====== ANGEZEIGTE DATEN

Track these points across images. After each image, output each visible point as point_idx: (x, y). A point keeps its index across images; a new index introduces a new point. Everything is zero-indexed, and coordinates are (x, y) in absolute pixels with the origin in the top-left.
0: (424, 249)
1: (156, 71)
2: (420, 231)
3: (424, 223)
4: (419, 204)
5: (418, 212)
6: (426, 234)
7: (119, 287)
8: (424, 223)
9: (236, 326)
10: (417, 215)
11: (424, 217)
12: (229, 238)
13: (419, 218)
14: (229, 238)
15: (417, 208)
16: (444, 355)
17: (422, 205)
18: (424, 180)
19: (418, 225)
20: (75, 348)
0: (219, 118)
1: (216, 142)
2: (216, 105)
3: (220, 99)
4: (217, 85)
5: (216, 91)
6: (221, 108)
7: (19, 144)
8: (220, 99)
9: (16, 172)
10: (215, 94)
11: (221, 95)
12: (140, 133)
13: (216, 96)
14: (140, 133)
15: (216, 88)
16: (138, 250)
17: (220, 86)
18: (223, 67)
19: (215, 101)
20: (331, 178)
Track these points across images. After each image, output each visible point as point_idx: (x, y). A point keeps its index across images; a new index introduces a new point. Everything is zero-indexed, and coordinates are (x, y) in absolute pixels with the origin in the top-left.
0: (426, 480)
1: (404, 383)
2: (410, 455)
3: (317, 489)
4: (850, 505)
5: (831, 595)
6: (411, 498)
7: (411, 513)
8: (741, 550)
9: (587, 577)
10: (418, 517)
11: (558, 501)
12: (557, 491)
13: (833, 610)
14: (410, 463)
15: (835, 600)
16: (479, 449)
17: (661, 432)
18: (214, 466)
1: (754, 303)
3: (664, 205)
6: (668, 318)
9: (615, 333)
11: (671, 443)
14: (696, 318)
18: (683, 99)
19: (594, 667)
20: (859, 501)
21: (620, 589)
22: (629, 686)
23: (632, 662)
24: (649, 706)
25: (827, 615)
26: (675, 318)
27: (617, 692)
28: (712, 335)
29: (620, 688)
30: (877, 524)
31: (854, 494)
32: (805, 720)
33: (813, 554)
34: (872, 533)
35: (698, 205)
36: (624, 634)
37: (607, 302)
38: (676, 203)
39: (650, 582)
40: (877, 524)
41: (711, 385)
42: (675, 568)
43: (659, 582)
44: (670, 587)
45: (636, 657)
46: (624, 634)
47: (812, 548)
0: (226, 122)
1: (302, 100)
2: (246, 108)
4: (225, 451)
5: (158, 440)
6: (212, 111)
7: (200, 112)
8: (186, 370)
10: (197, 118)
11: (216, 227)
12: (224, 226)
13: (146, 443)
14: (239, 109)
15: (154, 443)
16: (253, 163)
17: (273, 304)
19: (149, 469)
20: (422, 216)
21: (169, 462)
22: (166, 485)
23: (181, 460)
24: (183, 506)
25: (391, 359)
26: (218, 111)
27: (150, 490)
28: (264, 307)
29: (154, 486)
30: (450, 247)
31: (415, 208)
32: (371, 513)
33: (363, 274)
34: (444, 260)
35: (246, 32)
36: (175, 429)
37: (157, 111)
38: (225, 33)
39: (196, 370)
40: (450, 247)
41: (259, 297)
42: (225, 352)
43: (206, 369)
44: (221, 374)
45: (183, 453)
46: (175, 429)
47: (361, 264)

============

■ AUFGABENSTELLUNG:
Bitte ordne die Zeilen als JSON-Liste von Zeichenketten an, beginnend mit der Zeile mit „19: (594, 667)“ und weiter bis einschließlich der Zeile mit „38: (676, 203)“. Jede Zeile wird zu einem Eintrag, und Leerzeilen entfallen.

■ SCHRIFTLICHE ANTWORT:
[
  "19: (594, 667)",
  "20: (859, 501)",
  "21: (620, 589)",
  "22: (629, 686)",
  "23: (632, 662)",
  "24: (649, 706)",
  "25: (827, 615)",
  "26: (675, 318)",
  "27: (617, 692)",
  "28: (712, 335)",
  "29: (620, 688)",
  "30: (877, 524)",
  "31: (854, 494)",
  "32: (805, 720)",
  "33: (813, 554)",
  "34: (872, 533)",
  "35: (698, 205)",
  "36: (624, 634)",
  "37: (607, 302)",
  "38: (676, 203)"
]